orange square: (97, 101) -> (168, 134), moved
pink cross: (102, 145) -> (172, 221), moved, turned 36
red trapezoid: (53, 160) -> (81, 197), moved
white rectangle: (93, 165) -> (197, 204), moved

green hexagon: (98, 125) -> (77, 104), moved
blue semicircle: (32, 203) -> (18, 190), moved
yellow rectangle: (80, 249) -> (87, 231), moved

:::

WHAT IS EXPECTED —
List each line of the records that holds the string "rectangle".

OUTPUT —
white rectangle: (93, 165) -> (197, 204), moved
yellow rectangle: (80, 249) -> (87, 231), moved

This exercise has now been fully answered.